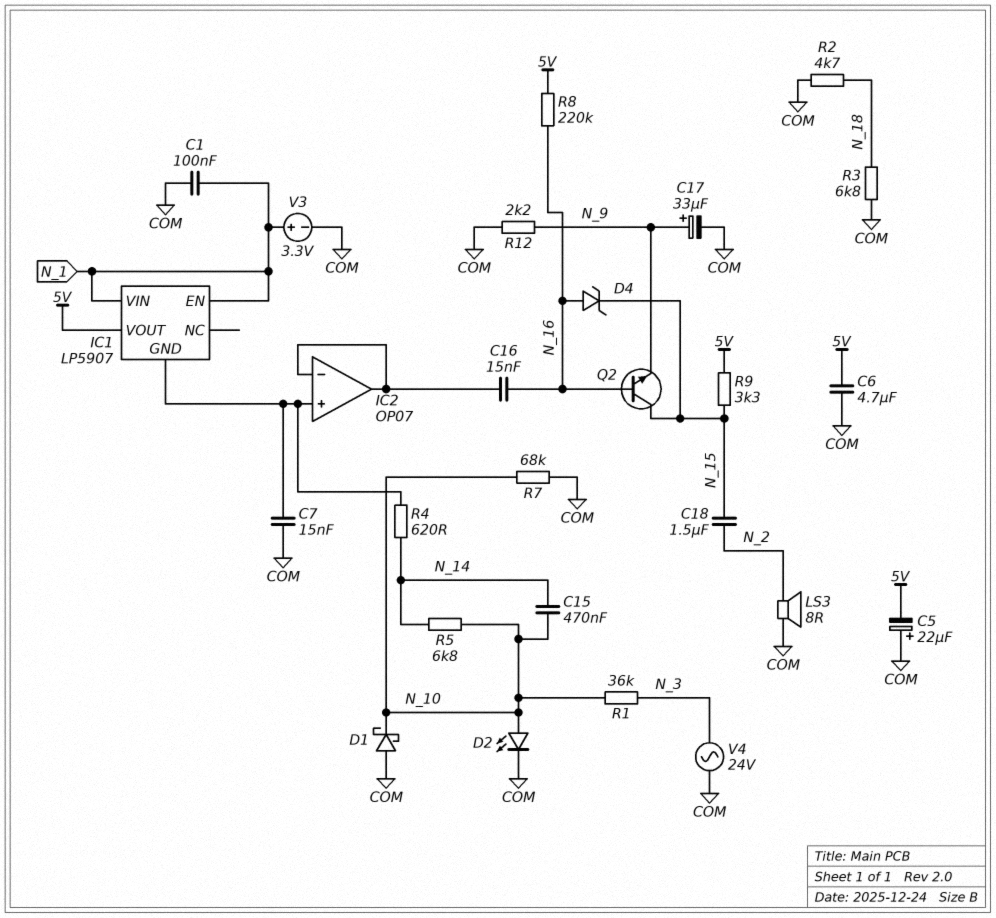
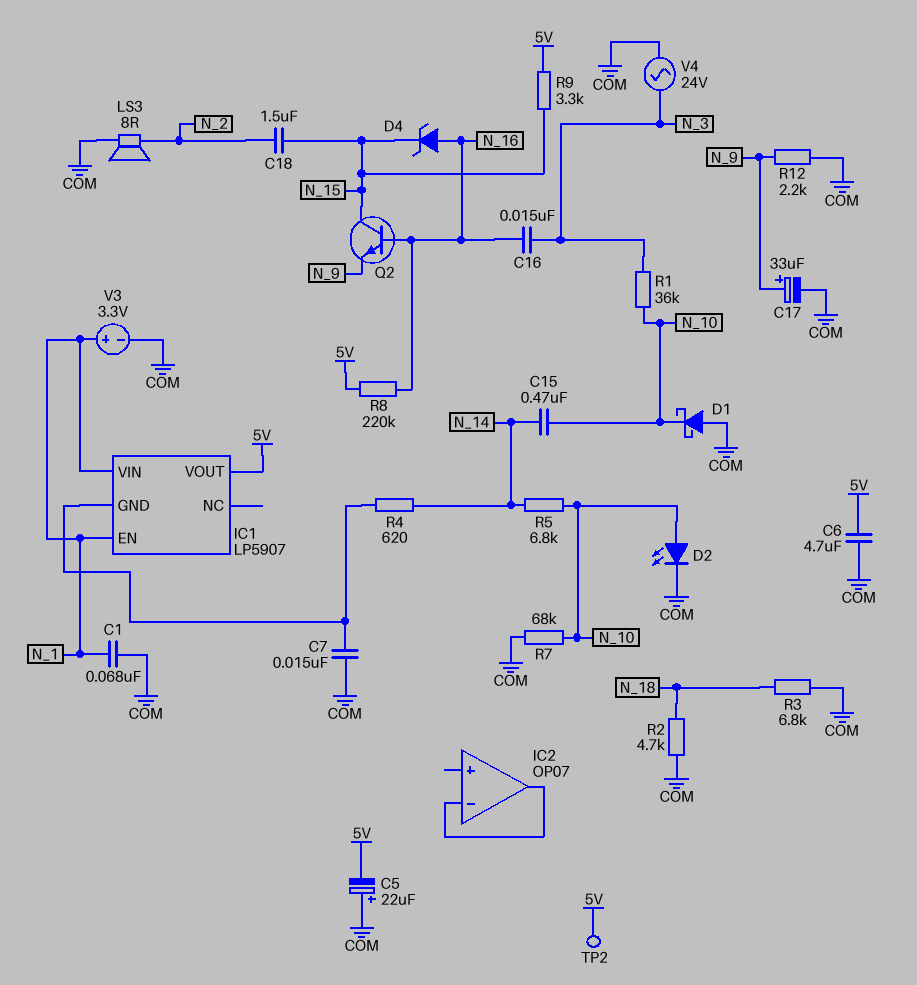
C1: 100nF (COM, N_1) -> 68nF (COM, N_1)
C16: 15nF (IC2/in-, N_16) -> 15nF (N_3, N_16)
IC2 pin in+: IC1/GND -> none
TP2: none -> test point (5V)

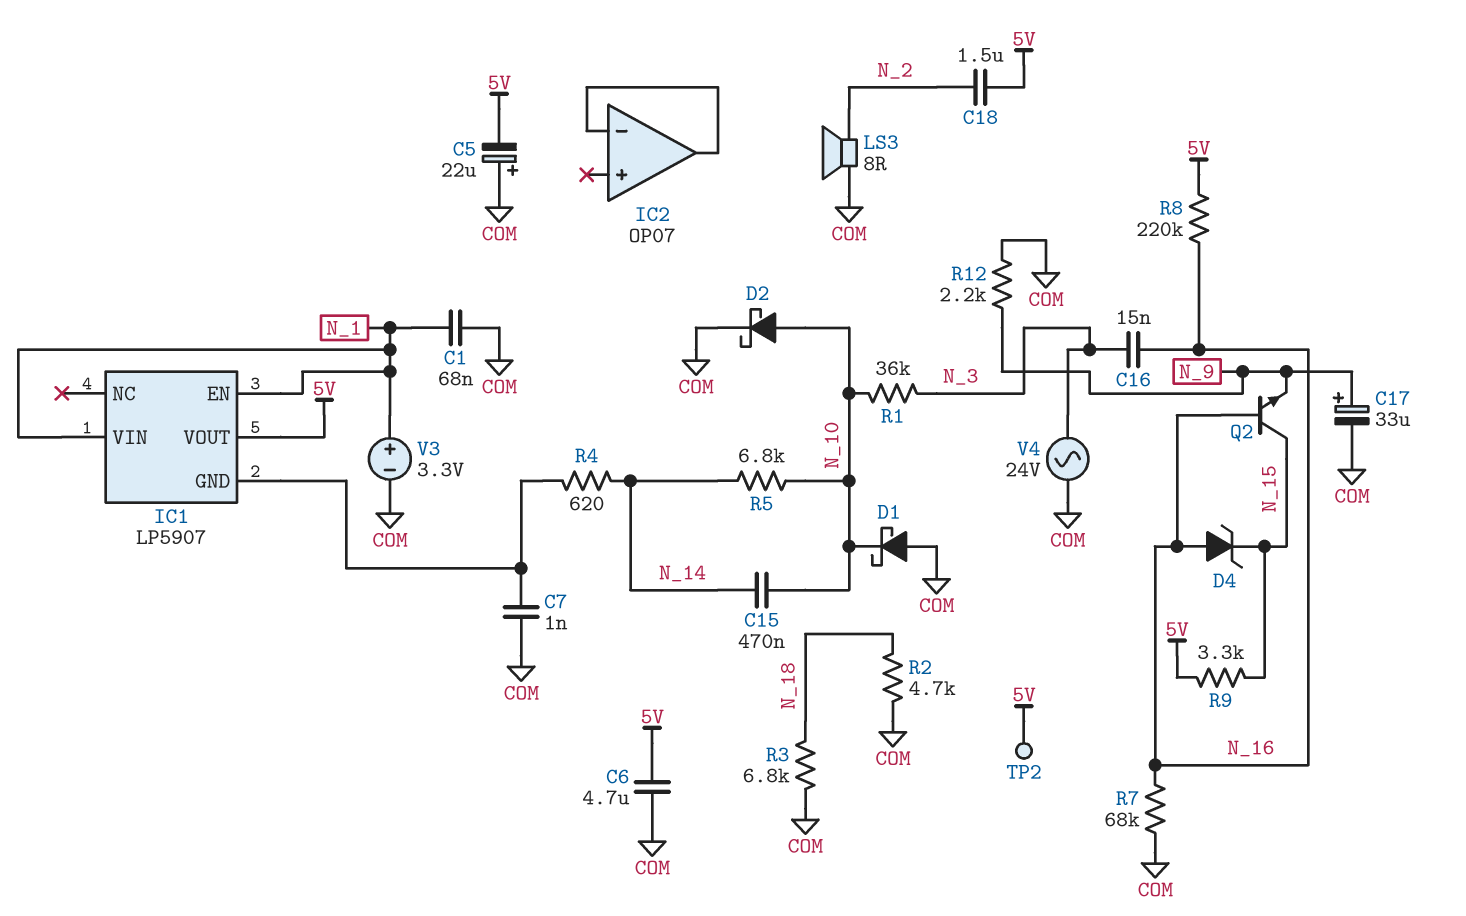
C7: 15nF (COM, IC1/GND) -> 1nF (COM, IC1/GND)
C18: 1.5uF (N_2, N_15) -> 1.5uF (5V, N_2)
D2: LED (A N_10, K COM) -> schottky (A N_10, K COM)
R7: 68k (COM, N_10) -> 68k (COM, N_16)

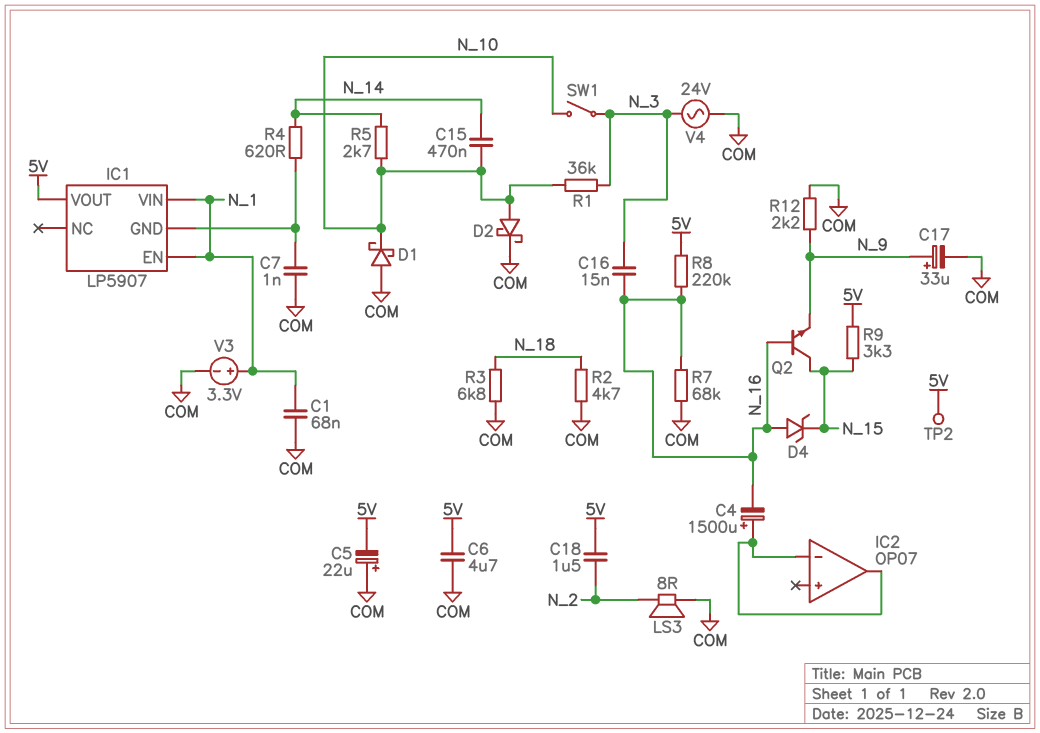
C4: none -> 1500uF (plus IC2/in-, minus N_16)
R5: 6.8k (N_10, N_14) -> 2.7k (N_10, N_14)
SW1: none -> switch (N_3, N_10)

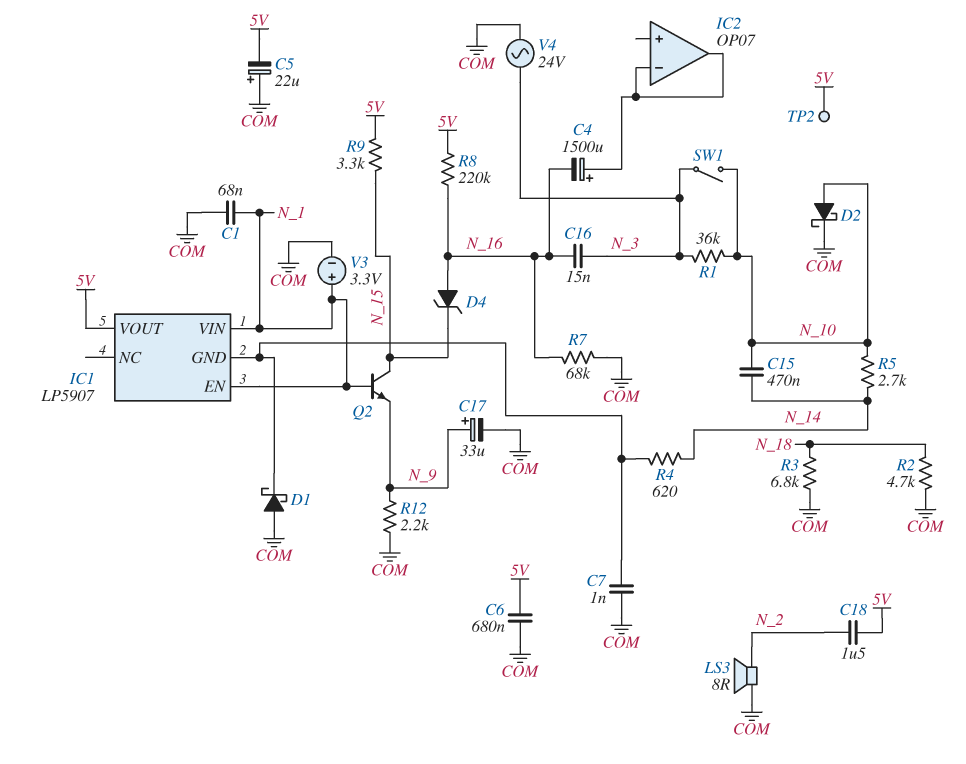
C6: 4.7uF (5V, COM) -> 680nF (5V, COM)
D1: schottky (A COM, K N_10) -> schottky (A COM, K IC1/GND)
Q2: NPN (B N_16, C N_15, E N_9) -> NPN (B N_1, C N_15, E N_9)

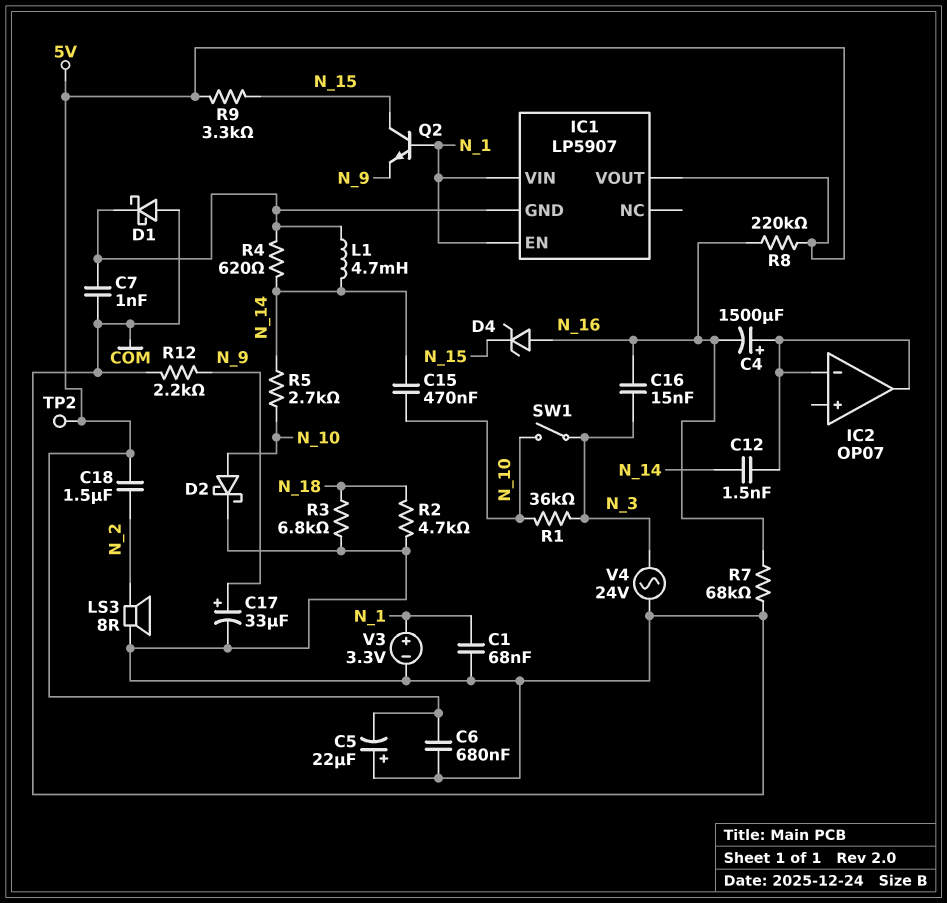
C12: none -> 1.5nF (IC2/in-, N_14)
L1: none -> 4.7mH (IC1/GND, N_14)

What to work on - Repeat the entries exactly, pictures left out.

Exercise output -
C1: 100nF (COM, N_1) -> 68nF (COM, N_1)
C16: 15nF (IC2/in-, N_16) -> 15nF (N_3, N_16)
IC2 pin in+: IC1/GND -> none
TP2: none -> test point (5V)

C7: 15nF (COM, IC1/GND) -> 1nF (COM, IC1/GND)
C18: 1.5uF (N_2, N_15) -> 1.5uF (5V, N_2)
D2: LED (A N_10, K COM) -> schottky (A N_10, K COM)
R7: 68k (COM, N_10) -> 68k (COM, N_16)

C4: none -> 1500uF (plus IC2/in-, minus N_16)
R5: 6.8k (N_10, N_14) -> 2.7k (N_10, N_14)
SW1: none -> switch (N_3, N_10)

C6: 4.7uF (5V, COM) -> 680nF (5V, COM)
D1: schottky (A COM, K N_10) -> schottky (A COM, K IC1/GND)
Q2: NPN (B N_16, C N_15, E N_9) -> NPN (B N_1, C N_15, E N_9)

C12: none -> 1.5nF (IC2/in-, N_14)
L1: none -> 4.7mH (IC1/GND, N_14)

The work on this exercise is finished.